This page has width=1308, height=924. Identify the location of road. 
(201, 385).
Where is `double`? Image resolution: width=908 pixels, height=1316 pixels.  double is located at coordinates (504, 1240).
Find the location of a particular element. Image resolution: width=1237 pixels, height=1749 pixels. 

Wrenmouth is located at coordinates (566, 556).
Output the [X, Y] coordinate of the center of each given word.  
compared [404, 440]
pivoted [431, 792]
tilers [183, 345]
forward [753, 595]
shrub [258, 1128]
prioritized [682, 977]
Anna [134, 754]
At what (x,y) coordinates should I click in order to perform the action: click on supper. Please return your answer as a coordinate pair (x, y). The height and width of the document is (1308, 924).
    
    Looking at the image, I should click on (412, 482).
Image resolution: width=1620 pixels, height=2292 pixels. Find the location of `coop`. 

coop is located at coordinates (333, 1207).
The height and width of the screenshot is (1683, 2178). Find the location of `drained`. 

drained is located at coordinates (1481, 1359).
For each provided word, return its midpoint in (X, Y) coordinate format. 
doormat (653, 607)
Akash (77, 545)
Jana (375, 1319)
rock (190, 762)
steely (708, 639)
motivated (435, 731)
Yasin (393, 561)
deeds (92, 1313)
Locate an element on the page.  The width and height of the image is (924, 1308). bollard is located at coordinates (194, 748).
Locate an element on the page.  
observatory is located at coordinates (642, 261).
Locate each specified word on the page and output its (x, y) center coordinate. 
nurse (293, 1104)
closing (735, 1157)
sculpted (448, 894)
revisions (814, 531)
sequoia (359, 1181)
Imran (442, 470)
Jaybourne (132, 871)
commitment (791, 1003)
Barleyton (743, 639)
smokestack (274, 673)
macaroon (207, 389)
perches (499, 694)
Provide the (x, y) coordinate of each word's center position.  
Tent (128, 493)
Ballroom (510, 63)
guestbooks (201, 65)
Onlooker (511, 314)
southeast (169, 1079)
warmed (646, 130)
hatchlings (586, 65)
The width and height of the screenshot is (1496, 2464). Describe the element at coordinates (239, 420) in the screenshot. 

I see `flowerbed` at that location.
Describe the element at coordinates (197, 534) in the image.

****************

• Stated exercise: Report every line of the entries above that contains the word "each", copying those lines in full.

• Response to the task:
Output the [X, Y] coordinate of the center of each given word.  
For each provided word, return its midpoint in (X, Y) coordinate format. 
Locate each specified word on the page and output its (x, y) center coordinate. 
Provide the (x, y) coordinate of each word's center position.  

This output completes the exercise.